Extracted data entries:
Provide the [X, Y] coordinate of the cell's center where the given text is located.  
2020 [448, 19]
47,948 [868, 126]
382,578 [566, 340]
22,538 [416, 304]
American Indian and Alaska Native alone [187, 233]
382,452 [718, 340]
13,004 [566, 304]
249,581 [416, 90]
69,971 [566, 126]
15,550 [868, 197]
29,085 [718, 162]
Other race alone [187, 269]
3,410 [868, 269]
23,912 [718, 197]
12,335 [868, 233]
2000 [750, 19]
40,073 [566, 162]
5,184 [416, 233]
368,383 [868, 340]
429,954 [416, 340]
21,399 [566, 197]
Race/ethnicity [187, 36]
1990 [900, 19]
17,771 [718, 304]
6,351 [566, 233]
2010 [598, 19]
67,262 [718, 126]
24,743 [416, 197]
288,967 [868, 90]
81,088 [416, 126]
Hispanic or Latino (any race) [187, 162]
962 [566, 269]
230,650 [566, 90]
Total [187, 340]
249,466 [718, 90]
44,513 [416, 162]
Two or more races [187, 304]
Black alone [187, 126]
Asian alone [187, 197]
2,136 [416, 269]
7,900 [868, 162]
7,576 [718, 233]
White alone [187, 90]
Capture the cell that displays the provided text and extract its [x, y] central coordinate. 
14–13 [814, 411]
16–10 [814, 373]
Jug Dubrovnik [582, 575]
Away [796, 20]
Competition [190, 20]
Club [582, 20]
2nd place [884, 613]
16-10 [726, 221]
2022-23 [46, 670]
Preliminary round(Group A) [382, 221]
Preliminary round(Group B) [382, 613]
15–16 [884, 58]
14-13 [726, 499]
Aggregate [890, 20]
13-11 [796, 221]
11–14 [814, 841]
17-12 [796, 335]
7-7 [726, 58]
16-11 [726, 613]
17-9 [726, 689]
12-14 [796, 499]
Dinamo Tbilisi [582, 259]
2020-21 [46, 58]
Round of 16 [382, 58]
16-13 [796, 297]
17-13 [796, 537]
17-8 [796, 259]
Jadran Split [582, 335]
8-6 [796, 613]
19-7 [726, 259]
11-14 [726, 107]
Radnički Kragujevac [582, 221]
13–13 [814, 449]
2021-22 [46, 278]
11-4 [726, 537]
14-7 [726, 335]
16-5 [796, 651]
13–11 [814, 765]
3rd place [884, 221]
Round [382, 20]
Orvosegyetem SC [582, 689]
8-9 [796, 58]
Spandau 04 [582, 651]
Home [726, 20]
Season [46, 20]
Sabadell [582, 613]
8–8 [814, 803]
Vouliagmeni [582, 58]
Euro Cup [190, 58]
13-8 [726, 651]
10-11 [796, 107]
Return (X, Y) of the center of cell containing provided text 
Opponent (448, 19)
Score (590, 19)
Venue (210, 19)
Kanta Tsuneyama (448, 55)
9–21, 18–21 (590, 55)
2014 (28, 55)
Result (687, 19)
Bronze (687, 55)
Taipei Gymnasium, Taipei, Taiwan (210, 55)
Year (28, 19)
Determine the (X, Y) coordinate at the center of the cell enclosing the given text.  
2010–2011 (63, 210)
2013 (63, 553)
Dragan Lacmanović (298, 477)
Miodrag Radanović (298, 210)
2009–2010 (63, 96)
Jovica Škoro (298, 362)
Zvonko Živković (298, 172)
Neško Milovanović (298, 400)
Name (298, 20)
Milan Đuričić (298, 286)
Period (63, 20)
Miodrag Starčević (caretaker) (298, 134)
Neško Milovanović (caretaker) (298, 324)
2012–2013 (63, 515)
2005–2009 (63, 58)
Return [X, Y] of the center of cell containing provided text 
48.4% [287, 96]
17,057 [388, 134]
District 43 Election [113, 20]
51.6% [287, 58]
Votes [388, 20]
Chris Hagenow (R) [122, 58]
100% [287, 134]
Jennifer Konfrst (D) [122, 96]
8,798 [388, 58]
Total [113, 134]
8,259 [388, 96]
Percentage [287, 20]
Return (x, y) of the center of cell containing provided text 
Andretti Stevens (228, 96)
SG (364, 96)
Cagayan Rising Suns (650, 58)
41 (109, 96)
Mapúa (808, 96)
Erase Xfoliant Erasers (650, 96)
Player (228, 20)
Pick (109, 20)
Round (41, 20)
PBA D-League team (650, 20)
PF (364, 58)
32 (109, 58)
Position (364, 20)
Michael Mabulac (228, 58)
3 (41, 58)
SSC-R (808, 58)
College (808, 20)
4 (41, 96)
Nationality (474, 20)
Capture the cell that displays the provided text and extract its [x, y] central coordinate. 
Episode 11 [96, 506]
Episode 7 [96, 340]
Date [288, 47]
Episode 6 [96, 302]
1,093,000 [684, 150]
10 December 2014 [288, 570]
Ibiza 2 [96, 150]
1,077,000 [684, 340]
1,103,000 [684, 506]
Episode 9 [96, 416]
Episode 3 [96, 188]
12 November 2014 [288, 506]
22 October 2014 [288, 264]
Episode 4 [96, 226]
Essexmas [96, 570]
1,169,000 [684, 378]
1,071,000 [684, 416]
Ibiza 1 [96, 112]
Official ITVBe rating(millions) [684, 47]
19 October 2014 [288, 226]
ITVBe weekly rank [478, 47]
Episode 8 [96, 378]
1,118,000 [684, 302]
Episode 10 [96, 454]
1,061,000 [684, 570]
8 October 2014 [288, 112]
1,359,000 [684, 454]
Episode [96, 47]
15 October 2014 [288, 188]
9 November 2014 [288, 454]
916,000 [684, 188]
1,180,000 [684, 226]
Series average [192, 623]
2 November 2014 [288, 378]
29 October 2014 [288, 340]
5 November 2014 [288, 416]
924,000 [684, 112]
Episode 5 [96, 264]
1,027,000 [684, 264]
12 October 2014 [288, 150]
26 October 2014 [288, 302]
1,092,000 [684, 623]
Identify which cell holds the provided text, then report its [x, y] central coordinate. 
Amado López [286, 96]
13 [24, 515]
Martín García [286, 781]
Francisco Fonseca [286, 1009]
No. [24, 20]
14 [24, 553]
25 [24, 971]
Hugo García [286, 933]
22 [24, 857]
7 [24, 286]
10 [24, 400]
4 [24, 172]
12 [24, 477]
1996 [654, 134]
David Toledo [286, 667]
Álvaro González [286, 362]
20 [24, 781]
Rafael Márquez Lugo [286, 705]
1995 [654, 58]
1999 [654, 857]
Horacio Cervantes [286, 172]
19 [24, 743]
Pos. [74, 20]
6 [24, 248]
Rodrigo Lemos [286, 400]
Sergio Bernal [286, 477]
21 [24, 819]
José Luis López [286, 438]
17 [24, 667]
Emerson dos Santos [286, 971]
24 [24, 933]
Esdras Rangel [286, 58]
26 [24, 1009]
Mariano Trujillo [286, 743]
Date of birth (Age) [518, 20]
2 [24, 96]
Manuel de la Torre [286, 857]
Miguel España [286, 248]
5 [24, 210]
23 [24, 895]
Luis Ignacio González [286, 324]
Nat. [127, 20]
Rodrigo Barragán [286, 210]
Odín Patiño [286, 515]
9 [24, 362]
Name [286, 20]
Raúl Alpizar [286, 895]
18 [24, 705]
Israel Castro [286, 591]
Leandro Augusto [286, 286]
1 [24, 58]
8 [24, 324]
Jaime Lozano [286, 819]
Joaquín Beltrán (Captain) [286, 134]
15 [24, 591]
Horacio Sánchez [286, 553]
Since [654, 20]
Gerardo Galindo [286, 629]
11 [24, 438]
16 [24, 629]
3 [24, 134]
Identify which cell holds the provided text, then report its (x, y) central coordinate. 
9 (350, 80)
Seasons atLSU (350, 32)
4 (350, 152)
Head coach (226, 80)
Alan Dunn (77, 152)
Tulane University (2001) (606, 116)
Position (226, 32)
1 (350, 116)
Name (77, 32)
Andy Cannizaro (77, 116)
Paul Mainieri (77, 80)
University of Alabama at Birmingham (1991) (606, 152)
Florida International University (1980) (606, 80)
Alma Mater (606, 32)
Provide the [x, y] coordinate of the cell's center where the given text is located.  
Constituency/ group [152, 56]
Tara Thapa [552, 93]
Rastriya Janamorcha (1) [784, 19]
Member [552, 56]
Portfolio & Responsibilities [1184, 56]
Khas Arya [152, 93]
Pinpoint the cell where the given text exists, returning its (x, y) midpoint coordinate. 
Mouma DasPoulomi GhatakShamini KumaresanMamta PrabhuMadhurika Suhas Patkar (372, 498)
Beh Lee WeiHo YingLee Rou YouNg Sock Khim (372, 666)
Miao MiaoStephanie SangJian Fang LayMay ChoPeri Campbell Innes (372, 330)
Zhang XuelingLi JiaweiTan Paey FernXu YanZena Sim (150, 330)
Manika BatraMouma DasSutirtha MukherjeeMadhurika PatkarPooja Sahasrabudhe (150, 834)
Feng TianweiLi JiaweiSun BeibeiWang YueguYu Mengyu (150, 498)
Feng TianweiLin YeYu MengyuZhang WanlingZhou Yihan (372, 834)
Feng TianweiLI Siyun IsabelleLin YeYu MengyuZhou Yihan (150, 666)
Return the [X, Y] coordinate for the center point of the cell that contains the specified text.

Your goal
Can you convert the part of the rows that opens with the first line and closes with the line containing "69,971 [566, 126]" into a numbered list, skipping any blank lines?

Answer to this problem
1. Provide the [X, Y] coordinate of the cell's center where the given text is located.  
2. 2020 [448, 19]
3. 47,948 [868, 126]
4. 382,578 [566, 340]
5. 22,538 [416, 304]
6. American Indian and Alaska Native alone [187, 233]
7. 382,452 [718, 340]
8. 13,004 [566, 304]
9. 249,581 [416, 90]
10. 69,971 [566, 126]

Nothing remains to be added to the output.